Copy exactly the lines of the records below, and only those lines, beginning with the line that contains "R212: 33k (MID, U201/in-)" and ending with the line that contains "T206: PNP (B".

(Source records)
------------------------------------------------------------
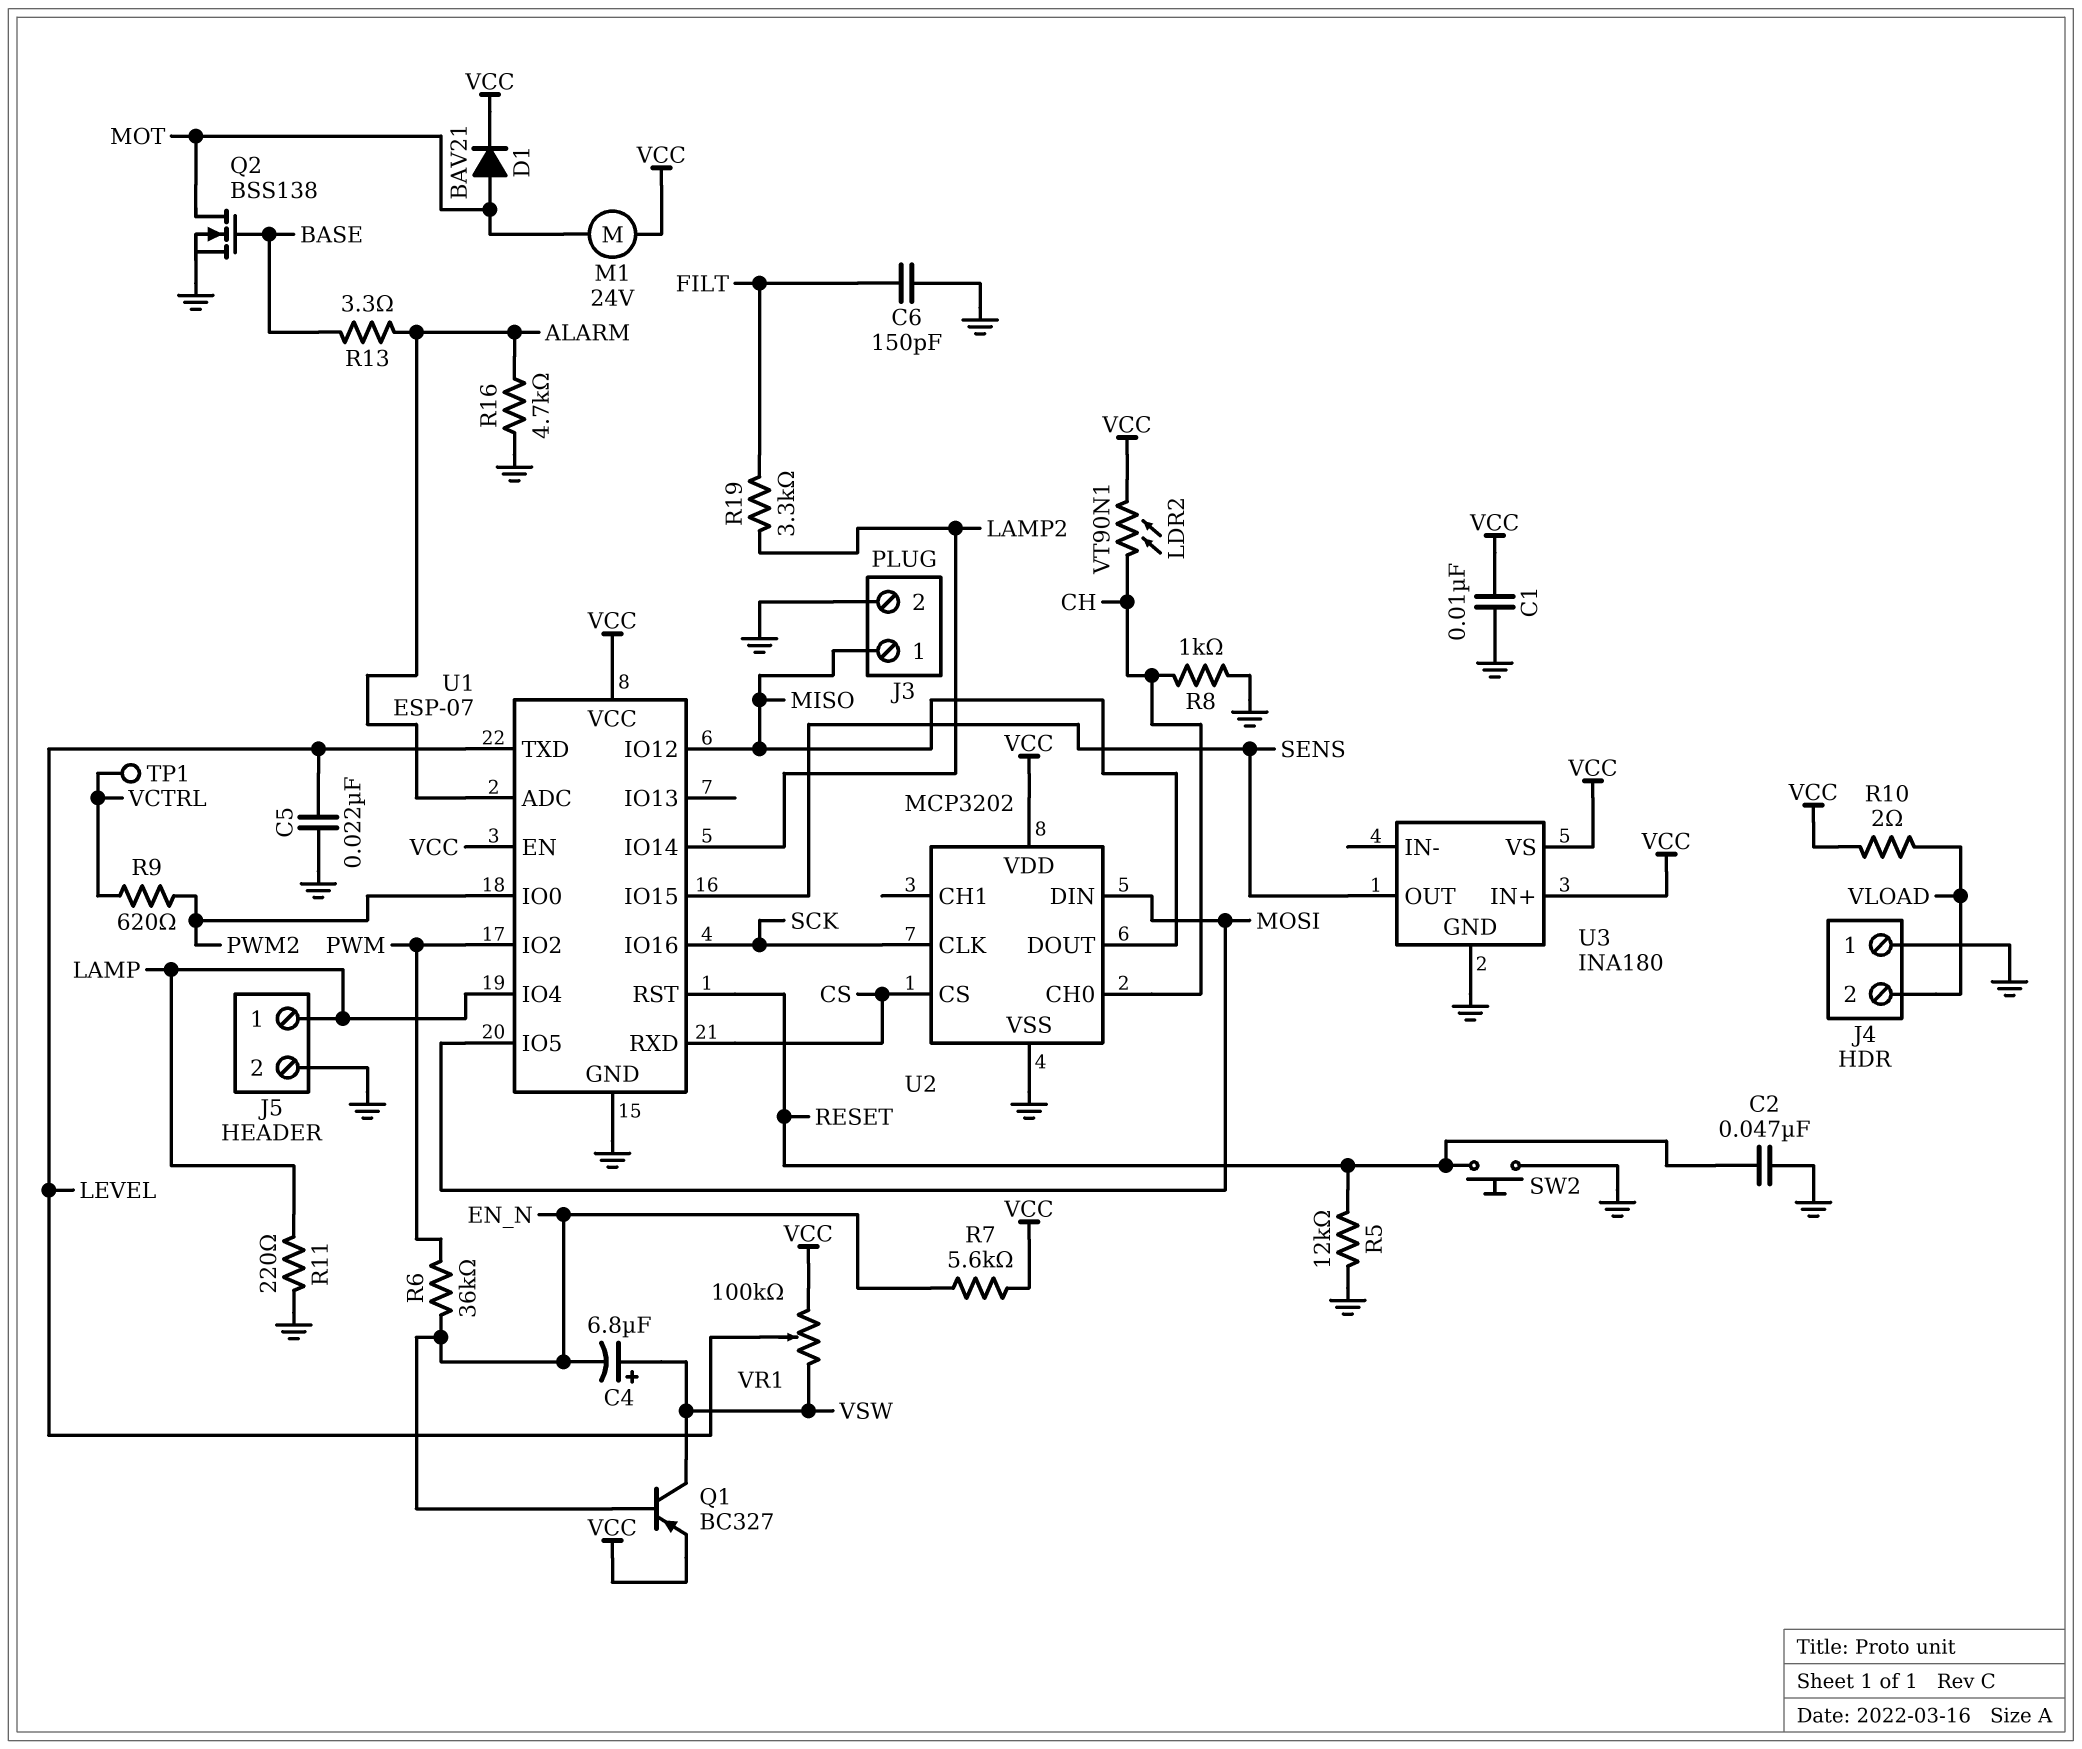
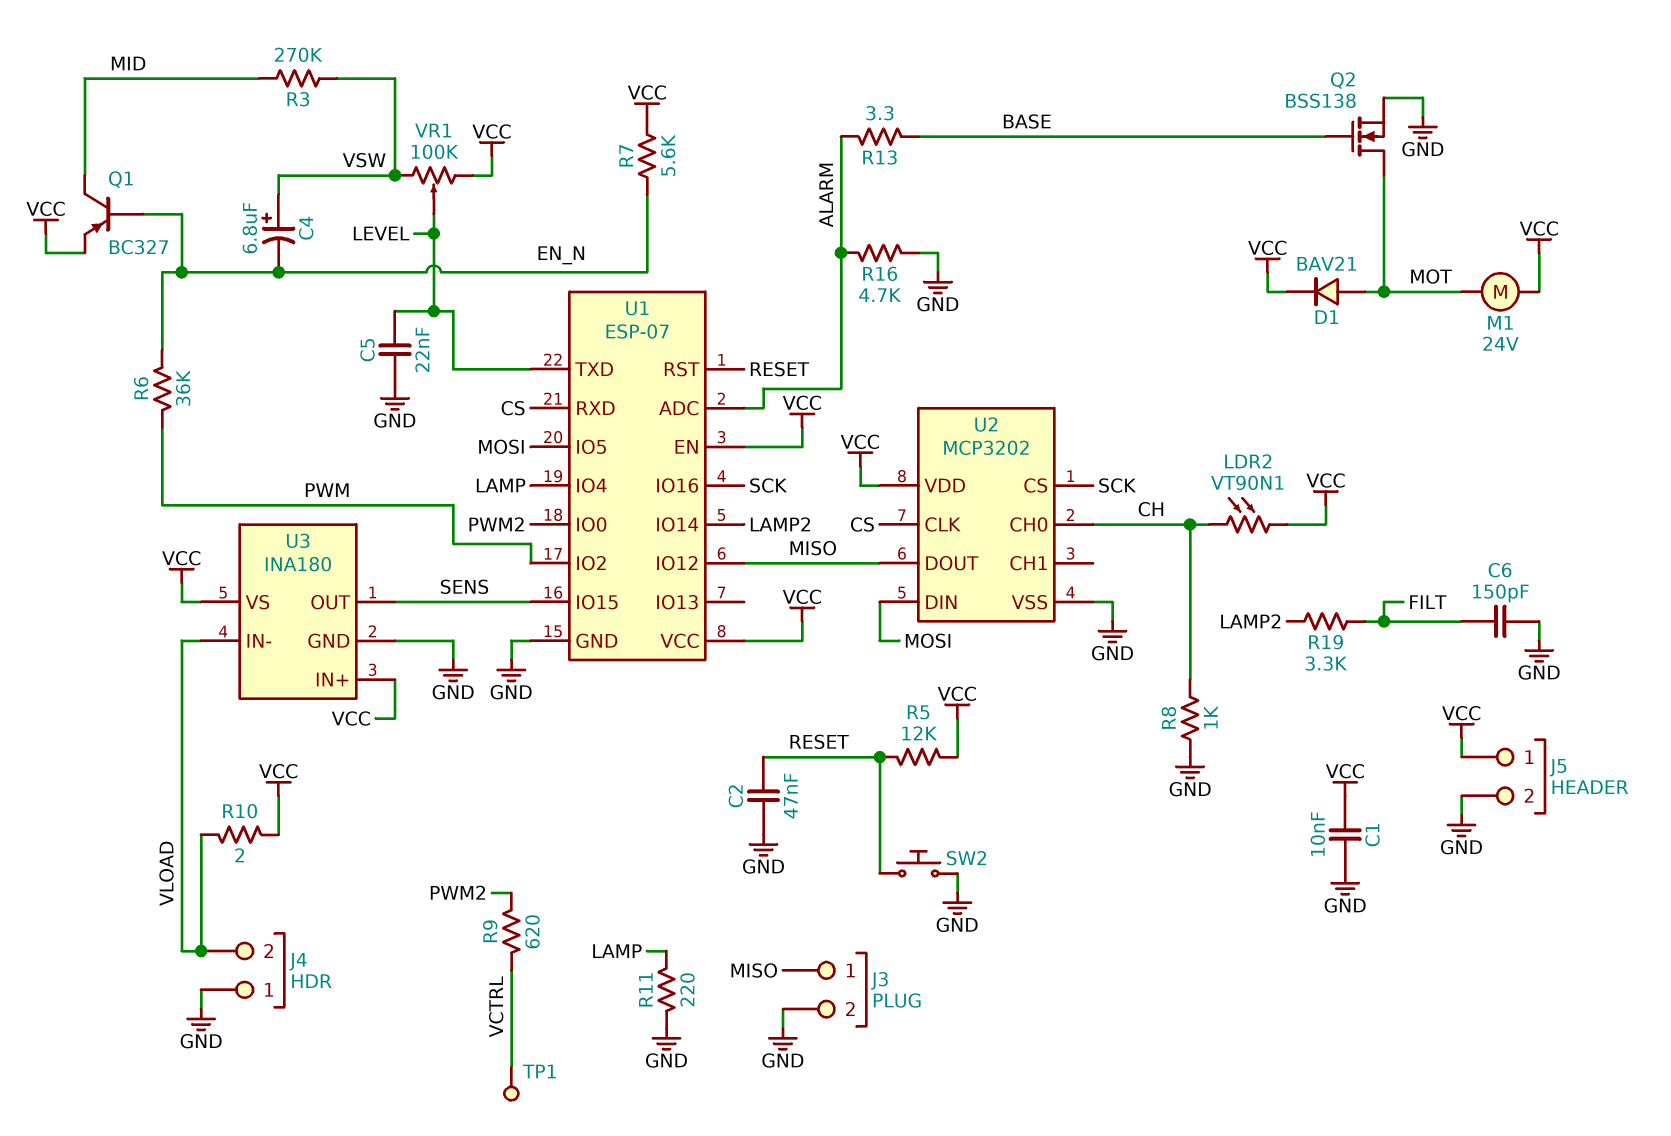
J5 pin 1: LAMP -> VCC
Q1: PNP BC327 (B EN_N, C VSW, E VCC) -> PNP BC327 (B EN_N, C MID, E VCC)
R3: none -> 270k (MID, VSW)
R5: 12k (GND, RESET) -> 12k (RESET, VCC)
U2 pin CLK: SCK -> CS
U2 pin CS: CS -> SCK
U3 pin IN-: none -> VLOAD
------------------------------------------------------------
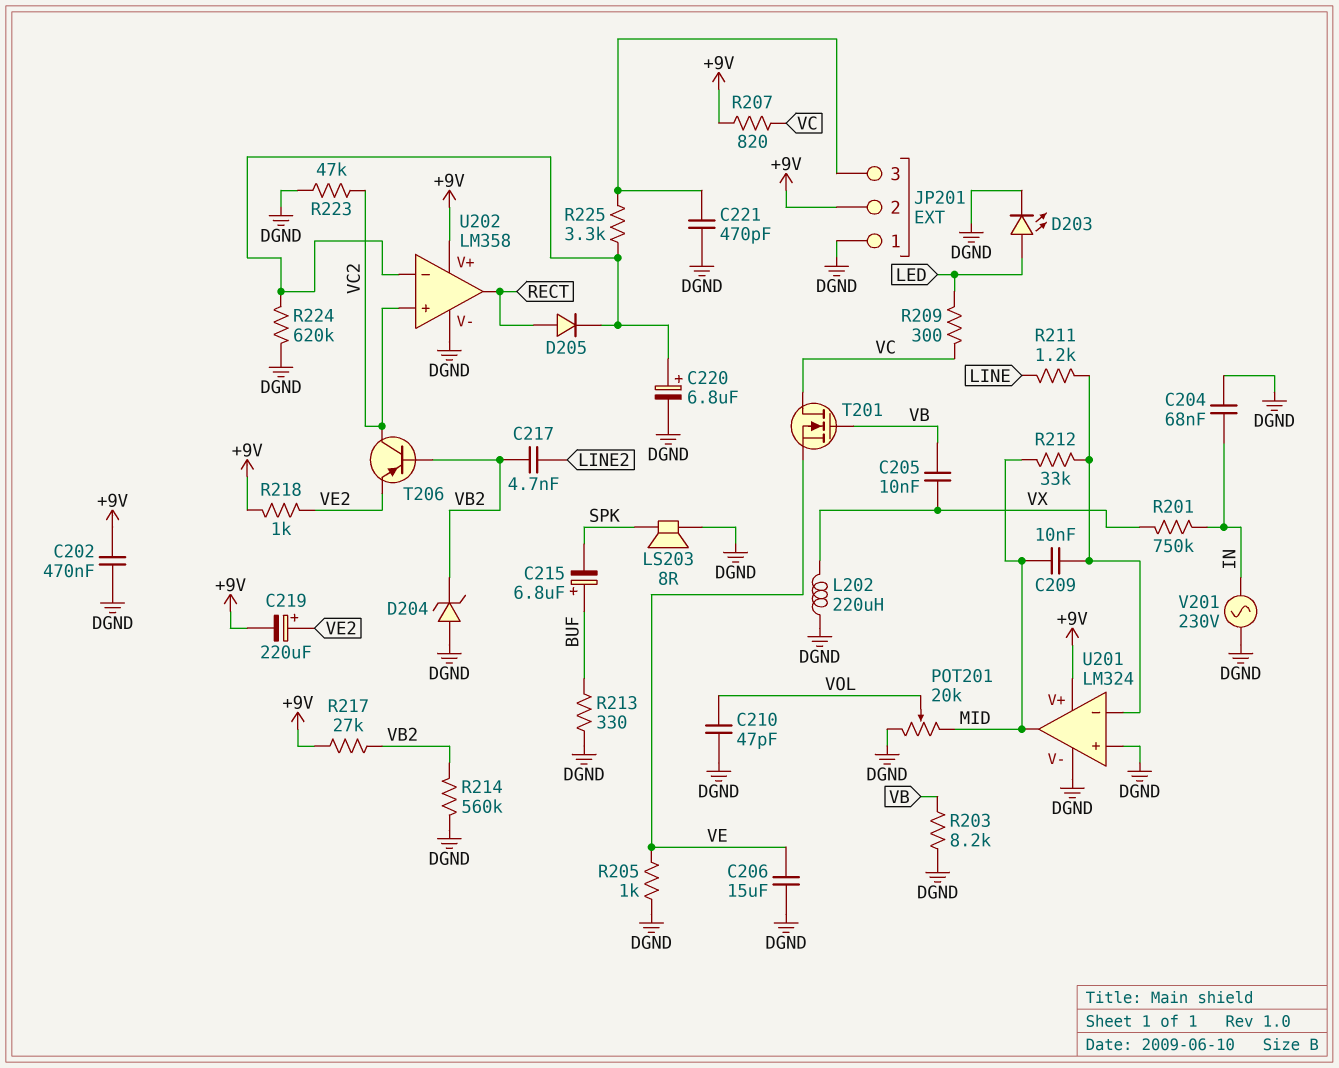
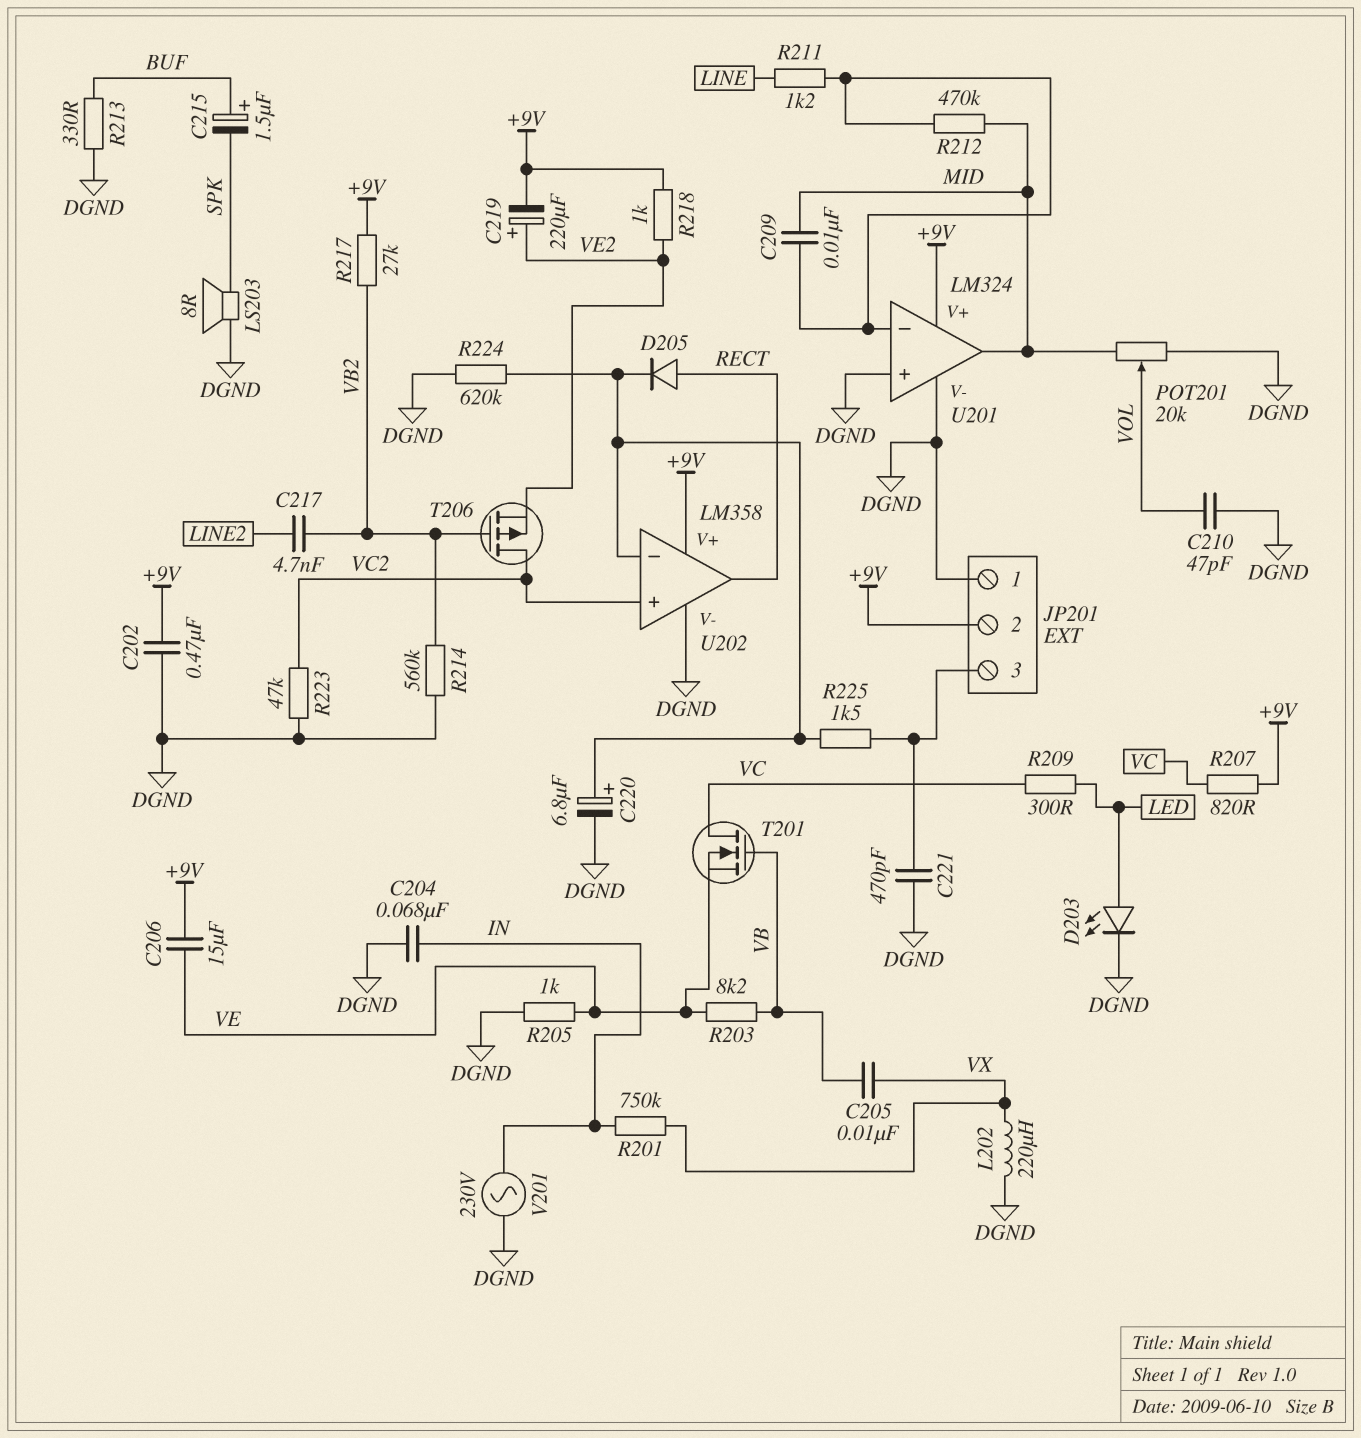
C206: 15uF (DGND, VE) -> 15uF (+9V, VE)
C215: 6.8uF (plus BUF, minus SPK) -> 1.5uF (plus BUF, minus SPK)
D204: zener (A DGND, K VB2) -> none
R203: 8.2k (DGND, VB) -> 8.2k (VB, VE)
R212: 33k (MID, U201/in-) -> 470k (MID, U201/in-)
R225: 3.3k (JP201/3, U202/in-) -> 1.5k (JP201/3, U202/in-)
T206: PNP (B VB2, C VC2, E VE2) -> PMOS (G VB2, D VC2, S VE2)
------------------------------------------------------------
ANSWER TO THE PROBLEM:
R212: 33k (MID, U201/in-) -> 470k (MID, U201/in-)
R225: 3.3k (JP201/3, U202/in-) -> 1.5k (JP201/3, U202/in-)
T206: PNP (B VB2, C VC2, E VE2) -> PMOS (G VB2, D VC2, S VE2)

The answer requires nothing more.